* Object change listings *
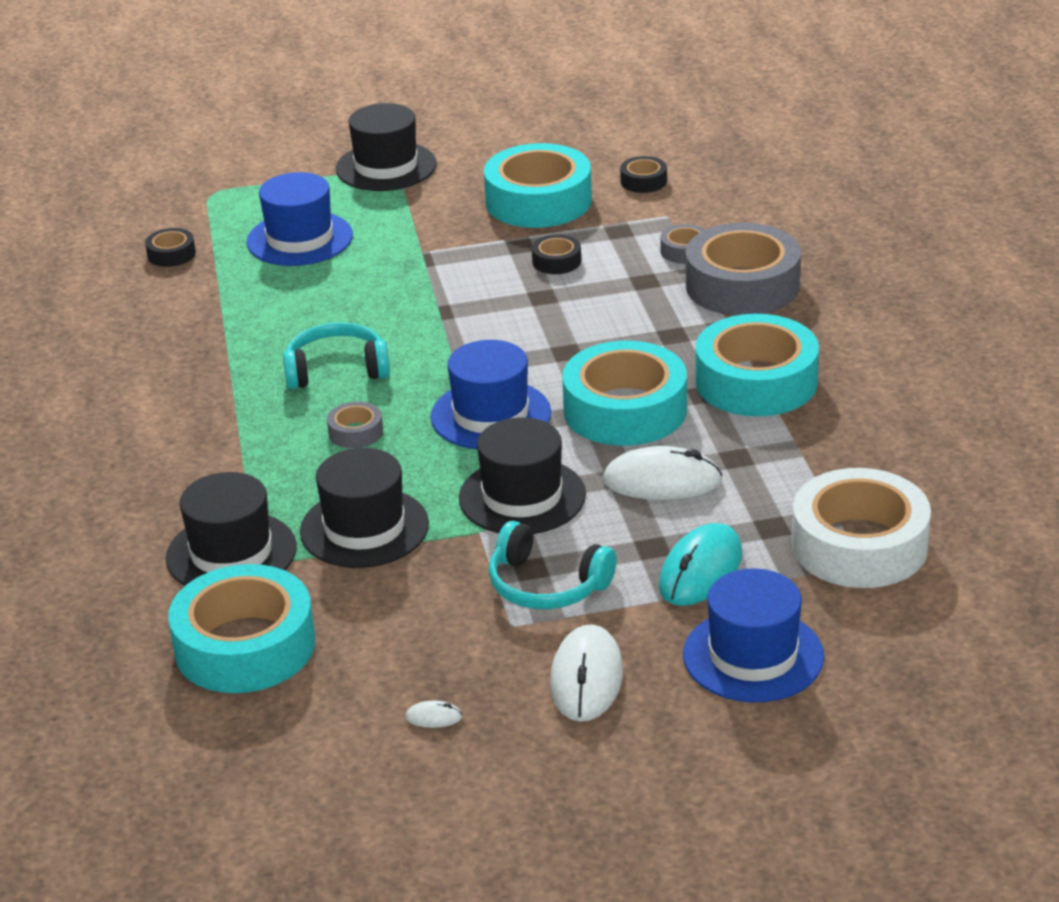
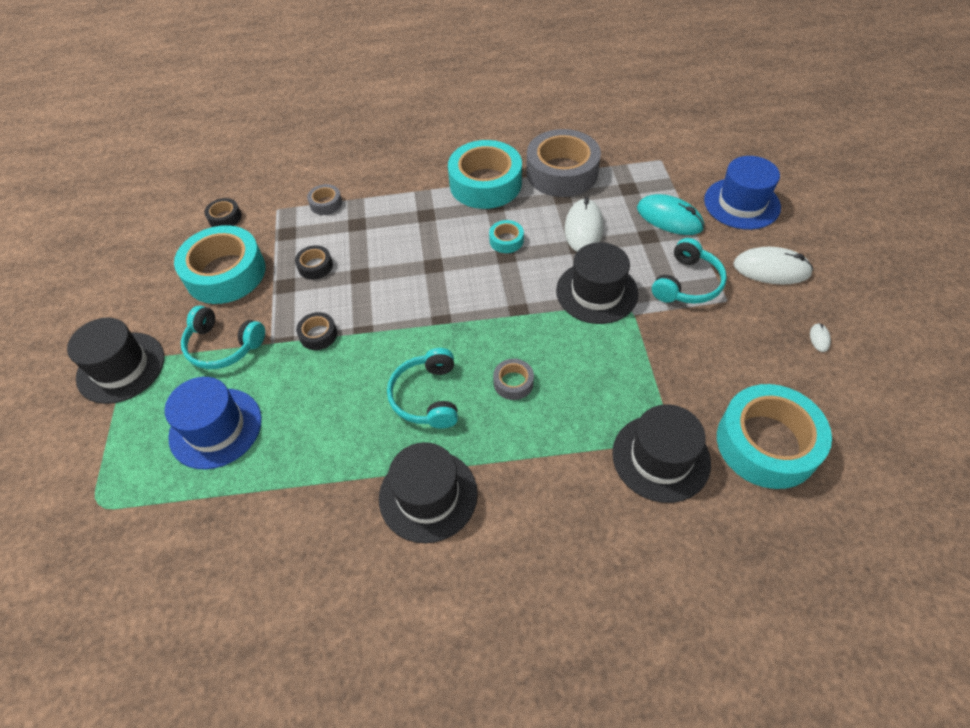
camera: 85 degrees left, 20 degrees up
(171, 254) = (199, 534): black tape -> black tape (318, 335)
(364, 528) = (630, 376): black hat -> black hat (428, 495)
(417, 222) = (223, 346): none -> turquoise headphones
(490, 415) = (502, 306): blue hat -> none
(625, 410) = (506, 240): turquoise tape -> turquoise tape, size x0.44
(742, 285) = (377, 181): grey tape -> grey tape (562, 172)
(859, 545) = (645, 159): white tape -> none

* Problem to work on *
Starting from the line that contains "(364, 528) = (630, 376): black", transcribe each line to the end of the records above. Please add nothing.

* Task answer *
(364, 528) = (630, 376): black hat -> black hat (428, 495)
(417, 222) = (223, 346): none -> turquoise headphones
(490, 415) = (502, 306): blue hat -> none
(625, 410) = (506, 240): turquoise tape -> turquoise tape, size x0.44
(742, 285) = (377, 181): grey tape -> grey tape (562, 172)
(859, 545) = (645, 159): white tape -> none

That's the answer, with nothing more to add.